• [Source data]
((

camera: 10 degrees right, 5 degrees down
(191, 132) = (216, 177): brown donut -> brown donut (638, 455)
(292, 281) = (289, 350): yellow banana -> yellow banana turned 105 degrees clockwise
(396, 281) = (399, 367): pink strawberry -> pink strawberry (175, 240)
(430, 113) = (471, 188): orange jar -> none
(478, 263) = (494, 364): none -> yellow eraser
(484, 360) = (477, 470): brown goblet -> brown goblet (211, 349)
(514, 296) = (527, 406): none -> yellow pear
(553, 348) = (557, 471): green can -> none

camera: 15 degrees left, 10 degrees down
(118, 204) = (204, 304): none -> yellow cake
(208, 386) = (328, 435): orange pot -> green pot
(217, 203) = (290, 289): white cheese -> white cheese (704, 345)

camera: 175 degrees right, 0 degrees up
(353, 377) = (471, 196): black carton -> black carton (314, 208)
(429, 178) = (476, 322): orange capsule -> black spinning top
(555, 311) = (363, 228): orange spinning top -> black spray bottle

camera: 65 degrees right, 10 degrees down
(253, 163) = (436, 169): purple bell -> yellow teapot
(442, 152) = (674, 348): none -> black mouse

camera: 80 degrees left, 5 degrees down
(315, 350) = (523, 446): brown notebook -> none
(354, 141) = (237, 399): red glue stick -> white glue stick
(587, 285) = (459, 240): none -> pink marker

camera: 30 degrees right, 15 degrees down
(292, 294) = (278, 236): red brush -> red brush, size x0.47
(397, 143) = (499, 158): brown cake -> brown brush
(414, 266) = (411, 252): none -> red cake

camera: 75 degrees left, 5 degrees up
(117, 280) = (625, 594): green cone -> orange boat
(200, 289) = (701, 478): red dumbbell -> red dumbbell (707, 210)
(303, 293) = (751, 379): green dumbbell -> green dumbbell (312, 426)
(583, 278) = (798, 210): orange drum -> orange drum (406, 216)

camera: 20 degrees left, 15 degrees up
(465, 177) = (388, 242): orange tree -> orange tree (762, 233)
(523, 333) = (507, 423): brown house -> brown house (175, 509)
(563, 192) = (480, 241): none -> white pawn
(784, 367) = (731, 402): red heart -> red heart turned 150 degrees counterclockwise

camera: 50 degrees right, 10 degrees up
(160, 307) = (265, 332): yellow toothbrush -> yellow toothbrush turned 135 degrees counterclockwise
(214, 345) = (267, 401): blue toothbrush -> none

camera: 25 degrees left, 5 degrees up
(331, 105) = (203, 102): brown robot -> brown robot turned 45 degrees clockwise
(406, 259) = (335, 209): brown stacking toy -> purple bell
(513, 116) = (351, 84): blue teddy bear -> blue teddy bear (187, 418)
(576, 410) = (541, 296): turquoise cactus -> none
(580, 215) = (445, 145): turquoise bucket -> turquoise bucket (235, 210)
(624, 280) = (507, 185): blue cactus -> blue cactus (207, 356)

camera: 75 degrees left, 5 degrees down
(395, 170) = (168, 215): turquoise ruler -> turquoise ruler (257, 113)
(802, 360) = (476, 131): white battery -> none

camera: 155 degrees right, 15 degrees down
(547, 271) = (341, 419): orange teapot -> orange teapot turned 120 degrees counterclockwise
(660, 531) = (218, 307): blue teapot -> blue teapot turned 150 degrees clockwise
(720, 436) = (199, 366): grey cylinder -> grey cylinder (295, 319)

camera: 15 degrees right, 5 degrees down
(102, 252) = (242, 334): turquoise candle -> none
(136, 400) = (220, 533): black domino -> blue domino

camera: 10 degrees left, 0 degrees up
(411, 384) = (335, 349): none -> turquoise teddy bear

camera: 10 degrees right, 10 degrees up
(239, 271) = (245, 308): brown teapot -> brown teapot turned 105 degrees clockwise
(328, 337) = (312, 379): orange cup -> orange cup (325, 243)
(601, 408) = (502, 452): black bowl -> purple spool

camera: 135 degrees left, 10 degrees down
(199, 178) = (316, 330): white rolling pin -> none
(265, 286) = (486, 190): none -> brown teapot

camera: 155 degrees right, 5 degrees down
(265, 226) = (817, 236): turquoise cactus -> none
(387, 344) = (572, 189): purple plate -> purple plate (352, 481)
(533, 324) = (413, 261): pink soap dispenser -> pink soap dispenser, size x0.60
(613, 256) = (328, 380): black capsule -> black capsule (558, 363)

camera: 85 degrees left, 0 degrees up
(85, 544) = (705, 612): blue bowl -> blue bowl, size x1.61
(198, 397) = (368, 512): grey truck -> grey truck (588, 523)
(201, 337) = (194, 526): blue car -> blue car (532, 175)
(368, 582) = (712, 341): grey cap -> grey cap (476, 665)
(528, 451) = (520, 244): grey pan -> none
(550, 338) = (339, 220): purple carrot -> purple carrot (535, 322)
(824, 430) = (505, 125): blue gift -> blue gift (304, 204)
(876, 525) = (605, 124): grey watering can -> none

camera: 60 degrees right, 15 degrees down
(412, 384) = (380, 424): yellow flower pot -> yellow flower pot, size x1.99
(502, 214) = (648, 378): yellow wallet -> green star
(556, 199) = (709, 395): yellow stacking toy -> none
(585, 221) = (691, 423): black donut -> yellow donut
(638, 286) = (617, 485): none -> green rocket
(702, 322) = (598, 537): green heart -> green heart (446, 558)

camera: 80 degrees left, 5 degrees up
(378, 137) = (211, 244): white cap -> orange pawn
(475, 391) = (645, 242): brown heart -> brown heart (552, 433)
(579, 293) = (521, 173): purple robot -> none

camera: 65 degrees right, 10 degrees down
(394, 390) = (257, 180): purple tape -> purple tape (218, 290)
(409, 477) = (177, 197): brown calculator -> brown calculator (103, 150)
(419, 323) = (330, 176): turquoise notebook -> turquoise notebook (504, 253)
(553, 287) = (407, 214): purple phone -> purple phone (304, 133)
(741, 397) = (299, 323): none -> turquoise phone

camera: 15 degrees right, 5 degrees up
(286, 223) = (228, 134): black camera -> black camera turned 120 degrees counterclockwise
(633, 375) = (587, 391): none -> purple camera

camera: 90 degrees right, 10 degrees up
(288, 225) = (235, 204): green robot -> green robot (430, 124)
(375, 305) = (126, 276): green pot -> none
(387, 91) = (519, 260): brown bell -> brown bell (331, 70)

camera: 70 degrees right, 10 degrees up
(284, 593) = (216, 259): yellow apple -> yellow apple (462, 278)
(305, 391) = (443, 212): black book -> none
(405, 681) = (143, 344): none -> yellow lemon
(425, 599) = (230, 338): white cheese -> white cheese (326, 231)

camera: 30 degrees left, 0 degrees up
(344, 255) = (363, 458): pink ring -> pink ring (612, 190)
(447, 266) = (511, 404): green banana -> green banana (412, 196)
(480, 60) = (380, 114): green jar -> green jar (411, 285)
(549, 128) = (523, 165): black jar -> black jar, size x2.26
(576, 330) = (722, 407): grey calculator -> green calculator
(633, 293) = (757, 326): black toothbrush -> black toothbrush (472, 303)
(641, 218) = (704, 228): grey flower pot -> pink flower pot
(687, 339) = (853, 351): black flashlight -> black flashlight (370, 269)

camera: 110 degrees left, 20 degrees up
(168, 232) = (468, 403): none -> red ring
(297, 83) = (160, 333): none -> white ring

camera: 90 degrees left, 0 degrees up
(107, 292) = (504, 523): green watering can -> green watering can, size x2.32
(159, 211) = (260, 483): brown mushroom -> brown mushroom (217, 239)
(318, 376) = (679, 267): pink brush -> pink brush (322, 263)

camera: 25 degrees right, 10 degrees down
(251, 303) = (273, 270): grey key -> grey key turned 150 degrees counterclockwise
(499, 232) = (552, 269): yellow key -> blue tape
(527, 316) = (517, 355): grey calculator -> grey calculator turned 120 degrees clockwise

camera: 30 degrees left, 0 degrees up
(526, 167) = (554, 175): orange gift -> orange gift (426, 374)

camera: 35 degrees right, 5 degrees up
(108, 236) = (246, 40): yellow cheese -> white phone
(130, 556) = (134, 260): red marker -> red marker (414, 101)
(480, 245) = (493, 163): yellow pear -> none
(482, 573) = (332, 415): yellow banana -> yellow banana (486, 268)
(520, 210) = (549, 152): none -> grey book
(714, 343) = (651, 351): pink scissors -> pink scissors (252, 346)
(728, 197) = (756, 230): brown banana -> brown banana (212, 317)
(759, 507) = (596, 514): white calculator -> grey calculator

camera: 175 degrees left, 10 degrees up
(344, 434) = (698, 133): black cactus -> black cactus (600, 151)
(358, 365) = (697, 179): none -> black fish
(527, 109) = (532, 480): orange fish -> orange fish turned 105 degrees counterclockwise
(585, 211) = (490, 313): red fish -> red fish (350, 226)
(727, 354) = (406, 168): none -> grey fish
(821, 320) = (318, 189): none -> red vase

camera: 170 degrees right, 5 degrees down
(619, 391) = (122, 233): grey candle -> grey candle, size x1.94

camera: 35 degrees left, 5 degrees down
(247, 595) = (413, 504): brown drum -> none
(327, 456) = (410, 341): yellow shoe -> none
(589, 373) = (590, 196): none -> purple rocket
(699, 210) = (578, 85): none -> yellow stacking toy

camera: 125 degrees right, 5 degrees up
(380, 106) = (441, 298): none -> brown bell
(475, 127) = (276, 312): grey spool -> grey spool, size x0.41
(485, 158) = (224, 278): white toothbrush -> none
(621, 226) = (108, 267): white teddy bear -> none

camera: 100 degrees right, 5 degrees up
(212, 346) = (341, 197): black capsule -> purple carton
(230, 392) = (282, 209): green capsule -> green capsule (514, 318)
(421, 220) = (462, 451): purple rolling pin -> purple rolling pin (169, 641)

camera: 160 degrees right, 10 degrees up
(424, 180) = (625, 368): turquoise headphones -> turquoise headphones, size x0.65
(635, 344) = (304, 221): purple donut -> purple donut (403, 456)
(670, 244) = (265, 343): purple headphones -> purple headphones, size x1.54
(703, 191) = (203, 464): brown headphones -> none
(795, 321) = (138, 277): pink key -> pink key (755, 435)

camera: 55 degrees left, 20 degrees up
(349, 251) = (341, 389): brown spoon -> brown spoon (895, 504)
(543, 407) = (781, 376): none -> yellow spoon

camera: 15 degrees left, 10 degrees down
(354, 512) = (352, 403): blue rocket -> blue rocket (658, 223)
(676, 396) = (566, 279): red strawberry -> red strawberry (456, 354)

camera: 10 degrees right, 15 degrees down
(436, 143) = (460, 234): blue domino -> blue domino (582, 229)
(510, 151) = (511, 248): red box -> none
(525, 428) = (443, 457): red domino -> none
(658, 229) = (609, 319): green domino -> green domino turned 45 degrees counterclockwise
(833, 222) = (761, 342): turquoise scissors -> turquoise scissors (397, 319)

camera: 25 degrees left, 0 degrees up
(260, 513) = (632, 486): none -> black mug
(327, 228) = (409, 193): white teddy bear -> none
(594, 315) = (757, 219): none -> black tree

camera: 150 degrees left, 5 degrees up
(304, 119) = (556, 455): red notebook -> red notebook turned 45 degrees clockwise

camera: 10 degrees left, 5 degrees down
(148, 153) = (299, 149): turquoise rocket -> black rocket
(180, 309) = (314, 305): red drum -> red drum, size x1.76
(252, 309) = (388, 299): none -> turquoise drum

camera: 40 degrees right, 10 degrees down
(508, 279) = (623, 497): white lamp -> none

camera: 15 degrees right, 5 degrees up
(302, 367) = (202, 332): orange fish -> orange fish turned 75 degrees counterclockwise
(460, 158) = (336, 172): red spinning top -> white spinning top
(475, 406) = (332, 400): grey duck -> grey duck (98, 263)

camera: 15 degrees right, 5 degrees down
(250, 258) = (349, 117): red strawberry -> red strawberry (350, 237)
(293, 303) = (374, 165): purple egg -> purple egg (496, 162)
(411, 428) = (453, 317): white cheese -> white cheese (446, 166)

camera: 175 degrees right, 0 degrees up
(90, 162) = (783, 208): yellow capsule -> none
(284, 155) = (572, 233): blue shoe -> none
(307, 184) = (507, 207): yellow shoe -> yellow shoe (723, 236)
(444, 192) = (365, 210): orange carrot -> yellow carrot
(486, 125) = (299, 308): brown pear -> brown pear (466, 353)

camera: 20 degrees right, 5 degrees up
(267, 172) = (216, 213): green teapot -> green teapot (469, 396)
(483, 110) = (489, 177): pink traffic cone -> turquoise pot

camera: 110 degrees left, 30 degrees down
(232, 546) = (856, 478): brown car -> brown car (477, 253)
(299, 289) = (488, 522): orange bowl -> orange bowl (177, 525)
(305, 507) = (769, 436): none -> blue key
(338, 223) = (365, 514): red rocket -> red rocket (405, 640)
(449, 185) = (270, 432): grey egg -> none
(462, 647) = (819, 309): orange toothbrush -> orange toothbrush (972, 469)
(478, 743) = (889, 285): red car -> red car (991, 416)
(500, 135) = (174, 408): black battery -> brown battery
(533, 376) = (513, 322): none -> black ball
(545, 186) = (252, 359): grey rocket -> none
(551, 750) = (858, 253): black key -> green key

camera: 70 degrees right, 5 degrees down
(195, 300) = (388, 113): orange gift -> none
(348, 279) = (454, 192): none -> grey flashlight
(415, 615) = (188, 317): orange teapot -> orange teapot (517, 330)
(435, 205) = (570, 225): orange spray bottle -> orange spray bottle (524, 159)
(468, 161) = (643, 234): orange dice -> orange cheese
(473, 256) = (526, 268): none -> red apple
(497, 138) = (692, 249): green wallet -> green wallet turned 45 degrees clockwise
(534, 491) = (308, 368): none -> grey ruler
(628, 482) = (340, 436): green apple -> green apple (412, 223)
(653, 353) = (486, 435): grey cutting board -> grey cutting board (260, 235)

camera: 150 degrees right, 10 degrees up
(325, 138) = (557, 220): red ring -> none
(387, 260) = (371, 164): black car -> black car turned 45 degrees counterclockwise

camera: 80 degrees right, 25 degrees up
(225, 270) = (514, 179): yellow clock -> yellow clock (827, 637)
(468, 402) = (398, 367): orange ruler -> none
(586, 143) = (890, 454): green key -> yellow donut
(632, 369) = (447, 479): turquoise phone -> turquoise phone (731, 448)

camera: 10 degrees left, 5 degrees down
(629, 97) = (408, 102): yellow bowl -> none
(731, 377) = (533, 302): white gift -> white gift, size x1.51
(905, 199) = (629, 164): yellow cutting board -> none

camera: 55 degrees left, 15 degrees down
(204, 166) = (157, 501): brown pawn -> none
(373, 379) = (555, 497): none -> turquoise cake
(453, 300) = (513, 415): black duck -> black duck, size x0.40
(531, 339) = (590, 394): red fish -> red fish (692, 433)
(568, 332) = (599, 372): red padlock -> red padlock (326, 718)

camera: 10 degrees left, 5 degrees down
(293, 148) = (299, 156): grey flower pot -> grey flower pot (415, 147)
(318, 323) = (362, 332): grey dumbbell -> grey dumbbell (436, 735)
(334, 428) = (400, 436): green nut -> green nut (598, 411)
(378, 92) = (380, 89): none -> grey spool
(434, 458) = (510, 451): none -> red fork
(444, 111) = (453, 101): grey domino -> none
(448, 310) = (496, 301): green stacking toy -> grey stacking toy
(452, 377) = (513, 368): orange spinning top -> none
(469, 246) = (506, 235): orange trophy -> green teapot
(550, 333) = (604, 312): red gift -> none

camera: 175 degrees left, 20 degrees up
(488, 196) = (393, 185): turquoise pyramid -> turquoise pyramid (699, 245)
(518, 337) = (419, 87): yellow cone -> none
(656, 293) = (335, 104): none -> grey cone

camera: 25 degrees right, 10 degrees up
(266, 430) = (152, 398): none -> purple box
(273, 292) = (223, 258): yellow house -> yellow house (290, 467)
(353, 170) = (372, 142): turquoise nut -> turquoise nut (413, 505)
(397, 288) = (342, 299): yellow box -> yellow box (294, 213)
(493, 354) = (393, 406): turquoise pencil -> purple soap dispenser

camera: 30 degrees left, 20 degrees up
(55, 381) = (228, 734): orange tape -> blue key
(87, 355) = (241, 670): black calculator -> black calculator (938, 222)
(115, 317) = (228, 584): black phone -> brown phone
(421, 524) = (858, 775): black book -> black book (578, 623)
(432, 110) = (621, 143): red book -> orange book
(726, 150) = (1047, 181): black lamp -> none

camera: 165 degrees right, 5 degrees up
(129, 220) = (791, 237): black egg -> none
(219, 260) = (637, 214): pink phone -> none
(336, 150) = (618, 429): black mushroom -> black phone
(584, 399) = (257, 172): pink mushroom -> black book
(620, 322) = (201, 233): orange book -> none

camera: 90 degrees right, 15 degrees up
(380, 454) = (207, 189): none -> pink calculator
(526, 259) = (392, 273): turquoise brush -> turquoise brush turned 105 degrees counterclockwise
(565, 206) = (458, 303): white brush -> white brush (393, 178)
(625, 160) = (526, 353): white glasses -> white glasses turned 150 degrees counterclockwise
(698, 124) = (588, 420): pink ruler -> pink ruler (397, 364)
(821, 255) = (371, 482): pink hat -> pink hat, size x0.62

))

• [Exercise directions] Tally the lines of the records holding the word "spool", then state only the tally.

• [Output below] 3